▶ **What you should do**
List every line in the rows below that contains the string "grace". Case counts.
***** Material for the task
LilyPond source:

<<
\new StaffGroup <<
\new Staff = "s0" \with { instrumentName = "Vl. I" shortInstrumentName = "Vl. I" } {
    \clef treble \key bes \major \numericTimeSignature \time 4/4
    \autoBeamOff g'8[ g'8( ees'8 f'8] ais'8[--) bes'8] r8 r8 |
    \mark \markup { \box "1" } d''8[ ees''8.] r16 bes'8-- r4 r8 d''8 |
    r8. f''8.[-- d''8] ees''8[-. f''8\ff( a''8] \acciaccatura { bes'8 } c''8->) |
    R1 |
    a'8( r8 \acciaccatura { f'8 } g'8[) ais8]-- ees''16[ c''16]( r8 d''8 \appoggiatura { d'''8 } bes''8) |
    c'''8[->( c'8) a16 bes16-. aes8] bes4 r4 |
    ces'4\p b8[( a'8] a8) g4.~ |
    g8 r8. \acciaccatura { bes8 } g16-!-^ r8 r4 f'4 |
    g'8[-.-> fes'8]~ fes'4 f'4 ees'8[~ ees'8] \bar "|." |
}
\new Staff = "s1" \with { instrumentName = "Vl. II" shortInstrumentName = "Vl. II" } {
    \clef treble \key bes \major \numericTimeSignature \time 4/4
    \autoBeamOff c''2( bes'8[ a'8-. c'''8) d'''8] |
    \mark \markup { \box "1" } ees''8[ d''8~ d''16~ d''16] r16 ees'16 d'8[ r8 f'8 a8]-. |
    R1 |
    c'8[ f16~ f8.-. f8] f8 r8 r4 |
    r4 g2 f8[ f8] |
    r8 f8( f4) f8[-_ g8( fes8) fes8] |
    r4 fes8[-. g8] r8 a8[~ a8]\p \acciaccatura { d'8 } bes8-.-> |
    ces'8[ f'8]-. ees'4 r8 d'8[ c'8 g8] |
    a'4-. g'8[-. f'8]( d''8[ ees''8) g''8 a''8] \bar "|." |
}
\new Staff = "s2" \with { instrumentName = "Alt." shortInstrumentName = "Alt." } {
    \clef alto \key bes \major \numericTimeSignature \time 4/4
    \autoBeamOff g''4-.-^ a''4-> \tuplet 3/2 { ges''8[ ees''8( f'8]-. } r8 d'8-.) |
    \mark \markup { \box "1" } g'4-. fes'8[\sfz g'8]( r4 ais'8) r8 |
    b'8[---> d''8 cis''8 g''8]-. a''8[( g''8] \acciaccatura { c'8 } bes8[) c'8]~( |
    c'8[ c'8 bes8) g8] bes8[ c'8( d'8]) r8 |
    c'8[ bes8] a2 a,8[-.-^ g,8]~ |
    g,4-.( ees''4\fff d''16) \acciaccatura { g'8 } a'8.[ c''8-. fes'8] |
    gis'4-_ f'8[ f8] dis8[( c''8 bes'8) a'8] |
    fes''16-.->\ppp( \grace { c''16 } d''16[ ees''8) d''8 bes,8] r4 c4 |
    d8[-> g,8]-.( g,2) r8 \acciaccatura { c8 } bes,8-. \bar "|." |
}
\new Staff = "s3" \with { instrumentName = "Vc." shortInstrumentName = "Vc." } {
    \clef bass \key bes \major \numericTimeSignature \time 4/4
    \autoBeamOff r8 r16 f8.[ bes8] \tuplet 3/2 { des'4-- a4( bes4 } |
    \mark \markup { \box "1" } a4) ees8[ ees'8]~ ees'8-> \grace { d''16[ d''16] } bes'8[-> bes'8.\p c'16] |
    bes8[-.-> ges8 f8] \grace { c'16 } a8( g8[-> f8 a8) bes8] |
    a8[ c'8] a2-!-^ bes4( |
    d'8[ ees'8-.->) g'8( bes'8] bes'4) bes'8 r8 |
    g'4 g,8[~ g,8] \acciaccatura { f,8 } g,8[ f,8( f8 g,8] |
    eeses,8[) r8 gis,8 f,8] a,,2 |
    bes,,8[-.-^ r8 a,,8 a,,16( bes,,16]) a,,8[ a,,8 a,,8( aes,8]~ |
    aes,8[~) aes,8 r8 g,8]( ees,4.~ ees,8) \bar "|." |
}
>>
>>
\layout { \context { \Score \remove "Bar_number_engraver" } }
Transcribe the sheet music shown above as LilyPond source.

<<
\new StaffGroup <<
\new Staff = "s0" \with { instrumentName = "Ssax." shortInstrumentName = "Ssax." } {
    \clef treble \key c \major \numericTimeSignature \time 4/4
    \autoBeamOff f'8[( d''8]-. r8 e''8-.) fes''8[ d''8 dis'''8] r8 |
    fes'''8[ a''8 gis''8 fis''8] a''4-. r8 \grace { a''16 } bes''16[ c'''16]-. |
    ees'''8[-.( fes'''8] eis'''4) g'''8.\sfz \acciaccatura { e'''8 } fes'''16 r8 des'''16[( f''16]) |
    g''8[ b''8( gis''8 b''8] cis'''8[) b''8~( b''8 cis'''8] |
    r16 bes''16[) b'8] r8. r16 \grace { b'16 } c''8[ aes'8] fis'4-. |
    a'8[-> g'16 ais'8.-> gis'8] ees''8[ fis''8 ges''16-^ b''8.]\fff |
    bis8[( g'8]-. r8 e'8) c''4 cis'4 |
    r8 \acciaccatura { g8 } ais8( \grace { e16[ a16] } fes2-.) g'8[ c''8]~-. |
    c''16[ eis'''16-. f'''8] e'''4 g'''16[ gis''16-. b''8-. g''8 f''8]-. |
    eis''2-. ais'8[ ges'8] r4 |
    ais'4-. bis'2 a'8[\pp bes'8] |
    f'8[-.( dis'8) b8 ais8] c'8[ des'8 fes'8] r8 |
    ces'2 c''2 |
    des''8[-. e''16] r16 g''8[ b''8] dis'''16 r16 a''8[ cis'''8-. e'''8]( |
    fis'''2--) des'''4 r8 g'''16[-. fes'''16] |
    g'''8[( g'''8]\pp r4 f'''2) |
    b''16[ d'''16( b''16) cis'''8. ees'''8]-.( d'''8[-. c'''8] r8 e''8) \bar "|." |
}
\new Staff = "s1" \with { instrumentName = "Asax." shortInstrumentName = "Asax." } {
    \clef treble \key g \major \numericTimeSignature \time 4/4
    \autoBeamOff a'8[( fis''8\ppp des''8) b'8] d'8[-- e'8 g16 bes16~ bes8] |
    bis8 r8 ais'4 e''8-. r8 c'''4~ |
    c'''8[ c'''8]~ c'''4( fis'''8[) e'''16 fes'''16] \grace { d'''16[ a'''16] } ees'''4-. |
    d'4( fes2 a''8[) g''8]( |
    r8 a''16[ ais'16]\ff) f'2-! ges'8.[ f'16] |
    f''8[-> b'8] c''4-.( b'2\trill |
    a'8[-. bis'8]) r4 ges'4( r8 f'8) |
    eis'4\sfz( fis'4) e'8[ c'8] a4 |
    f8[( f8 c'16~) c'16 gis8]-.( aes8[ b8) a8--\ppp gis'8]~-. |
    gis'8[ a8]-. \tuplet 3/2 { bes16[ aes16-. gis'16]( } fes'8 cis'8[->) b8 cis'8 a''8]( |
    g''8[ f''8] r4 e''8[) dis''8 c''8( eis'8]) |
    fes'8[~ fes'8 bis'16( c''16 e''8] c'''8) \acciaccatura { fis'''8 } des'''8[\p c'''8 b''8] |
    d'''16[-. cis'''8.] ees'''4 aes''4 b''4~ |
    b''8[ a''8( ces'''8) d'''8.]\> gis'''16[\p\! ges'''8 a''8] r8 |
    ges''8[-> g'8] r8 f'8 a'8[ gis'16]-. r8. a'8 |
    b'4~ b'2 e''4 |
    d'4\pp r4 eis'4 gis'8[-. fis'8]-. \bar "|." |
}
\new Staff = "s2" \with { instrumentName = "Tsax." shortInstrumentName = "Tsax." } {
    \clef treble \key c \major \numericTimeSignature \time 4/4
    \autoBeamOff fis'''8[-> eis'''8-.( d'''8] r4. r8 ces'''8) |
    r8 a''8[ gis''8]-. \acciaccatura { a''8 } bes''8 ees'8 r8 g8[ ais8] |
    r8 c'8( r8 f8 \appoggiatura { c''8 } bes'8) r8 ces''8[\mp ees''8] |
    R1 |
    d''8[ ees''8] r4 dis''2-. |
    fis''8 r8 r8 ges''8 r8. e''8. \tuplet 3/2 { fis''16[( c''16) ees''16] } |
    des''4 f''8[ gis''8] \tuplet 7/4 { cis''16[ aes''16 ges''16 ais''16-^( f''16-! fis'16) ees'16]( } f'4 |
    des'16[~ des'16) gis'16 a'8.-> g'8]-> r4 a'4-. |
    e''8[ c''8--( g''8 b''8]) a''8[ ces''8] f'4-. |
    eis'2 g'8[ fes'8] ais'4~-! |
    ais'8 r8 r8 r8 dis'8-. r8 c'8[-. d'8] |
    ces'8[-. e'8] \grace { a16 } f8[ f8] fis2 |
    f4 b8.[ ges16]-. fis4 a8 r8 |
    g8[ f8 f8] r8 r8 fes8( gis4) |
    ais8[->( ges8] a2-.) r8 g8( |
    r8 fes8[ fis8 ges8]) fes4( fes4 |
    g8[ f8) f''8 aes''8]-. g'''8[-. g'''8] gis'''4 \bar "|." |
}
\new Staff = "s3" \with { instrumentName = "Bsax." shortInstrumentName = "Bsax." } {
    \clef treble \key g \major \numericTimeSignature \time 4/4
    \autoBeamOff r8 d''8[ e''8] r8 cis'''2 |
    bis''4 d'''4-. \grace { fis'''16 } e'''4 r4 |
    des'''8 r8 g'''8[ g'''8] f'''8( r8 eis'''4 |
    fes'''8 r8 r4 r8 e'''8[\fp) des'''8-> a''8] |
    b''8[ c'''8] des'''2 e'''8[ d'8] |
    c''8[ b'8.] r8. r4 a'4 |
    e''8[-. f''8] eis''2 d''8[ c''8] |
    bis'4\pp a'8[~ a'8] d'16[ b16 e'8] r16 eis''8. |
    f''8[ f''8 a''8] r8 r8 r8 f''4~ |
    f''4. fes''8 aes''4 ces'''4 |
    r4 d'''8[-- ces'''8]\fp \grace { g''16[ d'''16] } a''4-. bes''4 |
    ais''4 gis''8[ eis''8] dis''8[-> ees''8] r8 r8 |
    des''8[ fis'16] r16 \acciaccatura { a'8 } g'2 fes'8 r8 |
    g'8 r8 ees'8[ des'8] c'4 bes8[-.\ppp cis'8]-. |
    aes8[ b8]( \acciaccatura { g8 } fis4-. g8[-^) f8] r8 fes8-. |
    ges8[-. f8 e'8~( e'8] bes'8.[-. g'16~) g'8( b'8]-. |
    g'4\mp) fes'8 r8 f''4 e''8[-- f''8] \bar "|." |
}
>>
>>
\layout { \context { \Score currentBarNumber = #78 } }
**********
▶ **Answer for the task**
    fes''16-.->\ppp( \grace { c''16 } d''16[ ees''8) d''8 bes,8] r4 c4 |
    \mark \markup { \box "1" } a4) ees8[ ees'8]~ ees'8-> \grace { d''16[ d''16] } bes'8[-> bes'8.\p c'16] |
    bes8[-.-> ges8 f8] \grace { c'16 } a8( g8[-> f8 a8) bes8] |
    fes'''8[ a''8 gis''8 fis''8] a''4-. r8 \grace { a''16 } bes''16[ c'''16]-. |
    r16 bes''16[) b'8] r8. r16 \grace { b'16 } c''8[ aes'8] fis'4-. |
    r8 \acciaccatura { g8 } ais8( \grace { e16[ a16] } fes2-.) g'8[ c''8]~-. |
    c'''8[ c'''8]~ c'''4( fis'''8[) e'''16 fes'''16] \grace { d'''16[ a'''16] } ees'''4-. |
    ces'8[-. e'8] \grace { a16 } f8[ f8] fis2 |
    bis''4 d'''4-. \grace { fis'''16 } e'''4 r4 |
    r4 d'''8[-- ces'''8]\fp \grace { g''16[ d'''16] } a''4-. bes''4 |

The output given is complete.